Problem -> Please repeat only these lines, exactly: the one containing "blue vase: 0 -> 1" and all that come after it in the material.

Raw data ->
┌────────
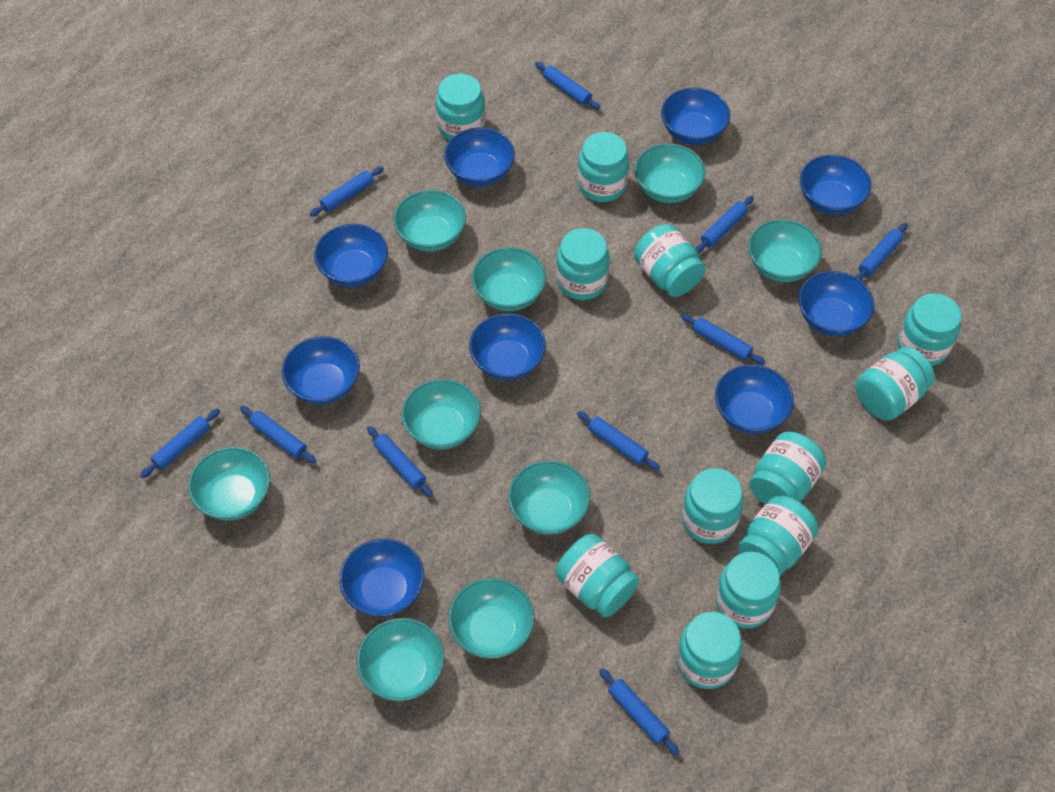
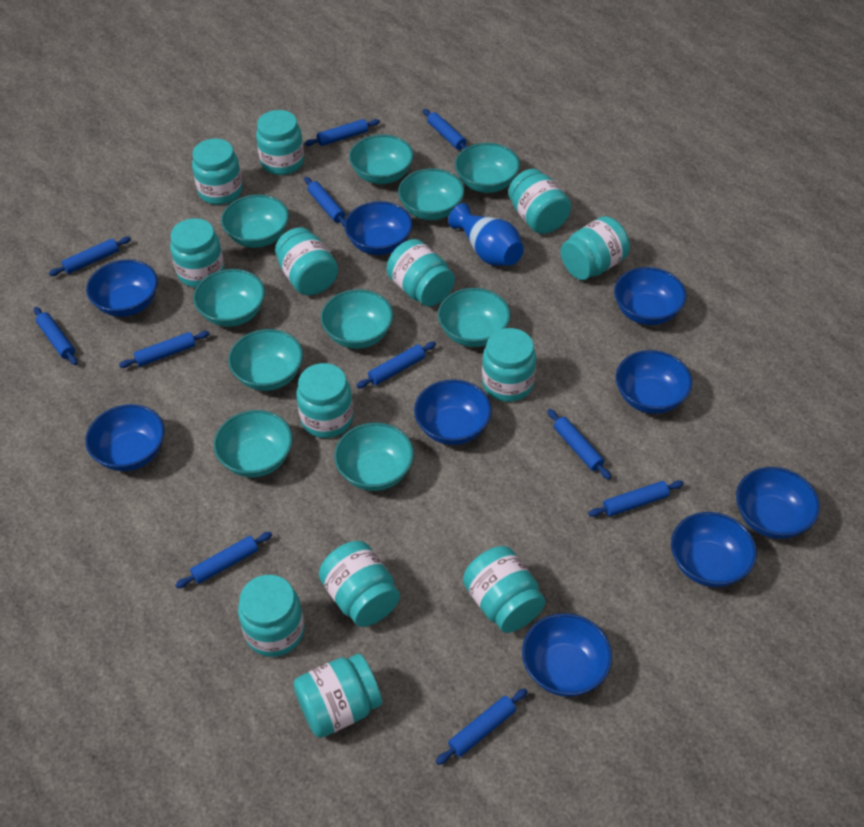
blue rolling pin: 10 -> 11
blue vase: 0 -> 1
turquoise bowl: 9 -> 10
turquoise jar: 12 -> 13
└────────
Answer box ->
blue vase: 0 -> 1
turquoise bowl: 9 -> 10
turquoise jar: 12 -> 13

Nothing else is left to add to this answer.